**CONSEGNA:** Trovi nelle voci seguenti ogni riga che contiene la stringa "kern" e la riporti.
● ● ● ●
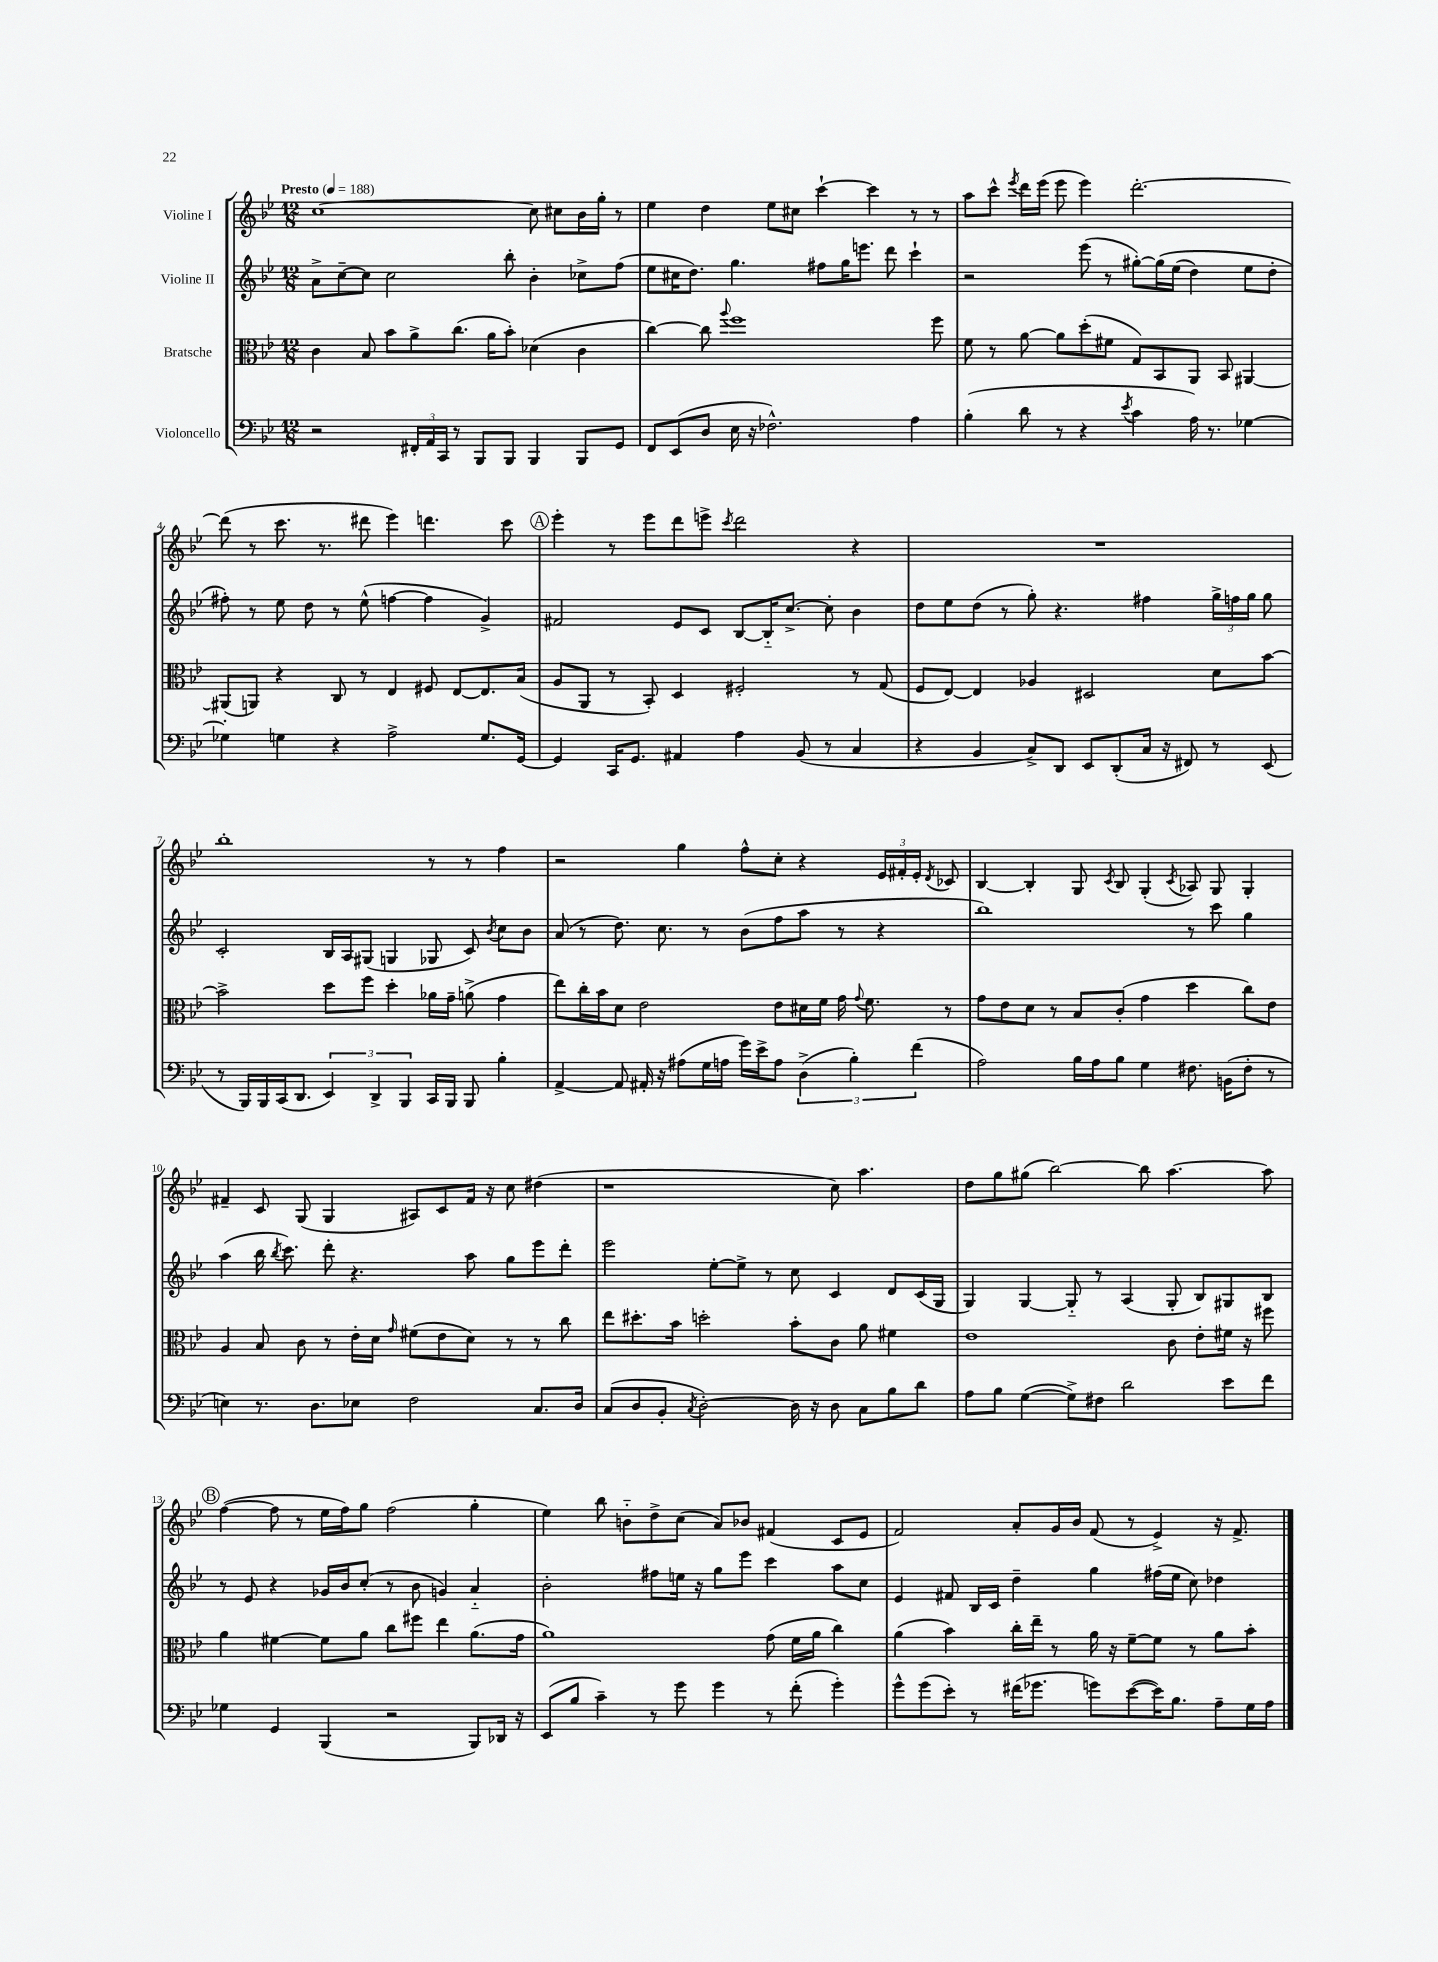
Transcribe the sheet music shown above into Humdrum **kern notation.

**kern	**kern	**kern	**kern
*part4	*part3	*part2	*part1
*staff4	*staff3	*staff2	*staff1
*I"Violoncello	*I"Bratsche	*I"Violine II	*I"Violine I
*clefF4	*clefC3	*clefG2	*clefG2
*k[b-e-]	*k[b-e-]	*k[b-e-]	*k[b-e-]
*M12/8	*M12/8	*M12/8	*M12/8
*MM188	*MM188	*MM188	*MM188
=1	=1	=1	=1
!	!	!	!LO:TX:a:B:t=Presto
2r	4c\	8a^\L	[1cc
.	.	[8cc~\	.
.	8B-/	8cc\J]	.
.	8b-\L	2cc\	.
24FF#X'/LL	8a^\	.	.
24AA/	.	.	.
24CC/JJ	.	.	.
8r	(8.cc\J	.	.
8BBB-/L	.	.	.
.	16a\KL	.	.
8BBB-/J	8b-'\J)	8bb-'\	.
4BBB-/	(4d-X\	4b-'\	8cc\]
.	.	.	8cc#X\L
8BBB-/L	4c\	8cc-X^\L	16b-\L
.	.	.	16gg'\JJ
8GG/J	.	(8ff\J	8r
=2	=2	=2	=2
8FF/L	[4cc\)	8ee-\L	4ee-\
(8EE-/	.	16cc#X\K	.
.	.	8.dd\J)	.
8D/J	8cc\]	.	4dd\
.	8qqaa/	.	.
16E-\	1ff	4.gg\	.
16r	.	.	.
2.F-X^^\)	.	.	8ee-\L
.	.	.	8cc#X\J
.	.	8ff#X\L	[4ccc`\
.	.	16gg\K	.
.	.	8.eeen\J	.
.	.	.	4ccc\]
.	.	8ddd\	.
4A\	.	4ccc`\	8r
.	8ff\	.	8r
=3	=3	=3	=3
(4B-'\	8f\	2r	8aa\L
.	8r	.	8ccc^^\J
.	.	.	8qeee-/
8d\	[8a\	.	16ddd\LL
.	.	.	(16eee-\JJ
8r	8a\L]	.	8eee-\
4r	(8dd'\	(8eee-\	4eee-\)
.	8f#X\J	8r	.
8qe-/	.	.	.
4c\	8G/L)	[8gg#X'\L)	[2.ddd'\
.	8BB-/	(16gg#\L]	.
.	.	(16ee-\JJ	.
16A\)	8AA/J	4dd\)	.
8.r	.	.	.
.	8BB-/	.	.
[4G-X\	[4AA#X/	8ee-\L	.
.	.	8dd'\J	.
!!LO:LB:g=z
=4	=4	=4	=4
4G-X'\]	(8AA#X/L]	8ff#X'\)	(8ddd\]
.	8AAn/J)	8r	8r
4Gn\	4r	8ee-\	8.ccc\
.	.	8dd\	.
.	.	.	8.r
4r	8C/	8r	.
.	8r	(8ee-^^\	8ddd#X\
2A^\	4E-/	[4ffn\	4eee-\)
.	8F#X/	4ff\]	4.dddn\
.	[8E-/L	.	.
8.G/L	8.E-/]	4g^/)	.
.	.	.	8ccc\
[16GG/Jk	(16B-/Jk	.	.
!!LO:REH:place=s1:t=A
=5	=5	=5	=5
4GG/]	8A/L	2f#X/	4eee-'\
.	8AA/J	.	.
16CC/KL	8r	.	8r
8.GG/J	.	.	.
.	8BB-'/)	.	8eee-\L
4AA#X/	4D/	8e-/L	8ddd\
.	.	8c/J	8eeen^\J
.	.	.	8qccc/
4A\	2F#X'/	[8B-/L	2ddd\
.	.	16B-/K]	.
.	.	[8.cc^/J	.
(8BB-/	.	.	.
8r	.	8cc'\]	.
4C/	8r	4b-\	4r
.	(8G/	.	.
=6	=6	=6	=6
4r	8F/L	8dd\L	1.r
.	[8E-/J)	8ee-\	.
4BB-/	4E-/]	(8dd\J	.
.	.	8r	.
8C^/L)	4A-X/	8gg'\)	.
8DD/J	.	4.r	.
8EE-/L	2D#X/	.	.
(8DD'/	.	.	.
16C/Jk	.	4ff#X\	.
16r	.	.	.
8FF#X/)	.	.	.
8r	8d\L	24gg^\LL	.
.	.	24ffn\	.
.	.	24gg\JJ	.
(8EE-/	[8b-\J	8gg\	.
!!LO:LB:g=z
=7	=7	=7	=7
8r	2b-^\]	2c'/	1bb-'
16BBB-/LL)	.	.	.
16BBB-/	.	.	.
(16CC/J	.	.	.
8.DD/J	.	.	.
6EE-/)	8dd\L	16B-/LL	.
.	.	16A/J	.
.	8ff\J	(8G#X/J	.
6DD^/	.	.	.
.	4dd'\	4Gn/	.
6BBB-/	.	.	.
16CC/LL	16a-X\LL	8G-X/	8r
16BBB-/JJ	16g~\JJ	.	.
8BBB-/	(8an^\	8c/)	8r
.	.	8qb-/	.
4B-'\	4g\	8cc\L	4ff\
.	.	8b-\J	.
=8	=8	=8	=8
[4AA^/	8ee-\L)	(8a/	2r
.	16cc'\L	8r	.
.	16b-\J	.	.
8AA/]	8d\J	8.dd\)	.
16AA#X'/	2e-\	.	.
16r	.	8.cc\	.
(8A#X\L	.	.	4gg\
16G\L	.	8r	.
16An\JJ	.	.	.
16g\LL)	.	(8b-\L	8ff^^\L
16e-^\J	.	.	.
8A\J	8e-\L	8ff\	8cc'\J
(6D^\	16d#X\L	8aa\J	4r
.	16f\JJ	.	.
.	16g\	8r	.
6B-'\)	.	.	.
.	8qqg/	.	.
.	8.f\	.	.
.	.	4r	24e-/LL
.	.	.	24f#X'/
(6f\	.	.	24e-'/JJ
.	.	.	8qd/
.	8r	.	8c-X/
=9	=9	=9	=9
2A\)	8g\L	1bb-)	[4B-/
.	8e-\	.	.
.	8d\J	.	4B-'/]
.	8r	.	.
16B-\LL	8B-/L	.	8G/
16A\J	.	.	.
.	.	.	8qc/
8B-\J	(8c'/J	.	8B-/
4G\	4g\	.	(4G'/
.	.	.	8qc/
8.F#X\	4dd\	8r	8A-X/)
.	.	8ccc\	8G/
(16BBn\KL	.	.	.
8F#'\J	8cc\L)	4gg\	4G'/
8r	8e-\J	.	.
!!LO:LB:g=z
=10	=10	=10	=10
4En\)	4A/	(4aa\	4f#X~/
8.r	8B-/	16bb-\	8c/
.	.	8qbb-/	.
.	.	8.ccc\)	.
.	8c\	.	(8G/
8.D\L	.	.	.
.	8r	8ddd'\	4G/
8E-X\J	16e-'\LL	4.r	.
.	16d\JJ	.	.
.	16qqg/	.	.
2F\	(8f#X\L	.	8A#X/L)
.	8e-\	.	8c/
.	8d\J)	8aa\	16f#/Jk
.	.	.	16r
.	8r	8gg\L	8cc\
8.C/L	8r	8eee-\	(4dd#X\
.	8cc\	8ddd'\J	.
16D/Jk	.	.	.
=11	=11	=11	=11
(8C/L	8ee-\L	2eee-\	1r
8D/	8.dd#X'\	.	.
8BB-'/J	.	.	.
.	16b-\Jk	.	.
8qC/	.	.	.
[2D'\)	2ddn'\	.	.
.	.	[8ee-'\L	.
.	.	8ee-^\J]	.
.	.	8r	.
16D\]	8b-'\L	8cc\	.
16r	.	.	.
8D\	8c\J	4c/	8cc\)
8C\L	8a\	.	4.aa\
8B-\	4f#X\	8d/L	.
8d\J	.	(16c/L	.
.	.	16G/JJ	.
=12	=12	=12	=12
8A\L	1e-	4G/)	8dd\L
8B-\J	.	.	8gg\
([4G\	.	[4G/	(8gg#X\J
.	.	.	[2bb-\)
8G^\L])	.	8G/]	.
8F#X\J	.	8r	.
2d\	.	(4A/	.
.	.	.	8bb-\]
.	8c\	8G'/	[4.aa\
.	8e-'\L	8B-/L)	.
8e-\L	16f#X\Jk	8G#X/	.
.	16r	.	.
8f\J	8ff#X\	8B-/J	8aa\]
!!LO:LB:g=z
!!LO:REH:place=s1:t=B
=13	=13	=13	=13
4G-X\	4a\	8r	([4ff\
.	.	8e-/	.
4GG/	[4f#X\	4r	8ff\]
.	.	.	8r
(4BBB-/	8f#\L]	16g-X/LL	16ee-\LL
.	.	16b-/J	16ff\J)
.	8a\J	(8cc'/J	8gg\J
2r	8cc\L	8r	(2ff\
.	8ff#X\J	8b-\	.
.	4ee-\	4gn/)	.
8BBB-/L)	(8.a\L	4a/	4gg'\
16DD-X/Jk	.	.	.
16r	16g\Jk	.	.
=14	=14	=14	=14
(8EE-/L	1a)	2b-'\	4ee-\)
8B-/J	.	.	.
4c~\)	.	.	8bb-\
.	.	.	8bn\L
8r	.	8ff#X\L	8dd^\
8g\	.	16een\Jk	(8cc\J
.	.	16r	.
4g\	.	8gg\L	8a/L)
.	.	8eee-\J	8b-X/J
8r	(8g\	4ccc\	(4f#X/
(8f'\	16f\LL	.	.
.	16a\JJ	.	.
4g'\)	4cc\)	8aa\L	8c/L
.	.	8cc\J	8e-/J
=15	=15	=15	=15
8g^^\L	(4a\	4e-/	2f/)
(8g\	.	.	.
8e-'\J)	4b-\)	8f#X/	.
8r	.	16B-/LL	.
.	.	16c/JJ	.
(16f#X\KL	16cc'\LL	4dd~\	8a'/L
8.g-X\J	16ee-~\JJ	.	.
.	8r	.	16g/L
.	.	.	16b-/JJ
8gn\L)	16a\	4gg\	(8f/
.	16r	.	.
([8e-\	[8f~\L	.	8r
16e-\K])	8f\J]	(16ff#X\LL	4e-^/)
8.B-\J	.	16ee-\JJ	.
.	8r	8cc\)	.
8A~\L	8a\L	4dd-X\	16r
.	.	.	8.f^/
16G\L	8b-'\J	.	.
16A\JJ	.	.	.
==	==	==	==
*-	*-	*-	*-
● ● ● ●
**ESERCIZIO SVOLTO:**
Transcribe the sheet music shown above into Humdrum **kern notation.
**kern	**kern	**kern	**kern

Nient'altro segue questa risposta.